**Task item:**
Reproduce the listing word for word. Skip any image.

**Material provided:**
________
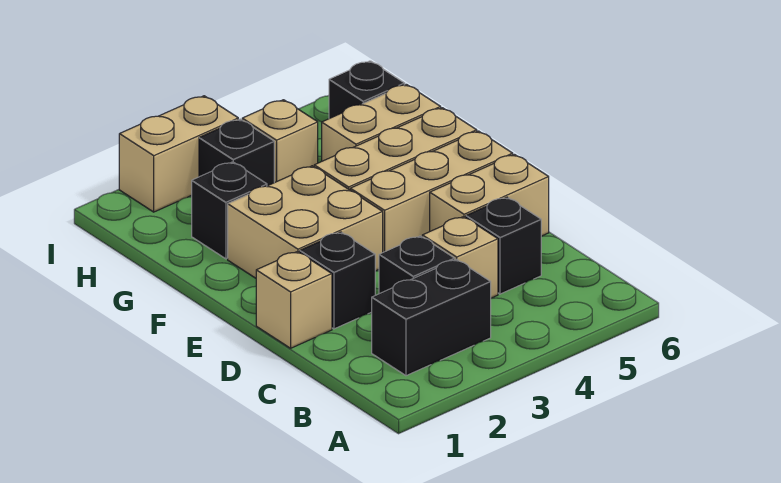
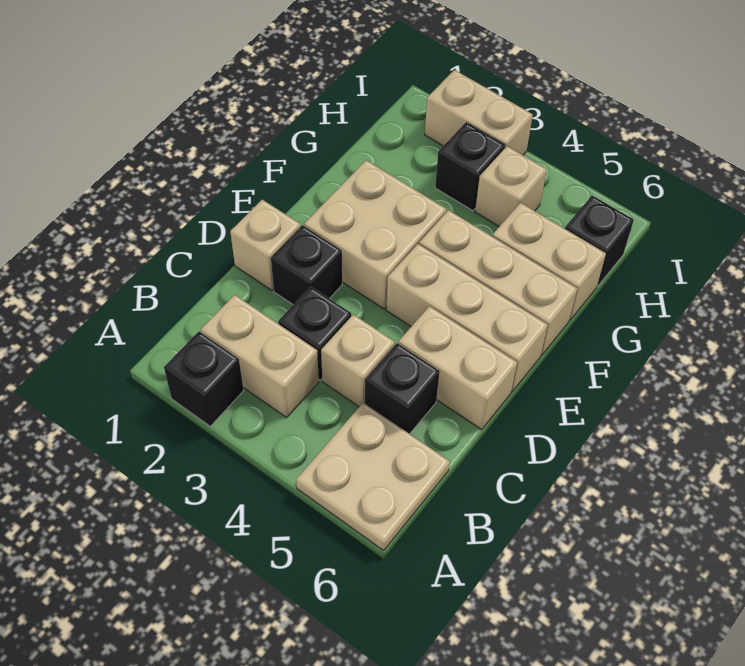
none -> tan plate A5:B6 level 1
black brick B2:B3 level 1 -> tan brick B2:B3 level 1
black brick G2 level 1 -> black brick A2 level 1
________
**Task response:**
none -> tan plate A5:B6 level 1
black brick B2:B3 level 1 -> tan brick B2:B3 level 1
black brick G2 level 1 -> black brick A2 level 1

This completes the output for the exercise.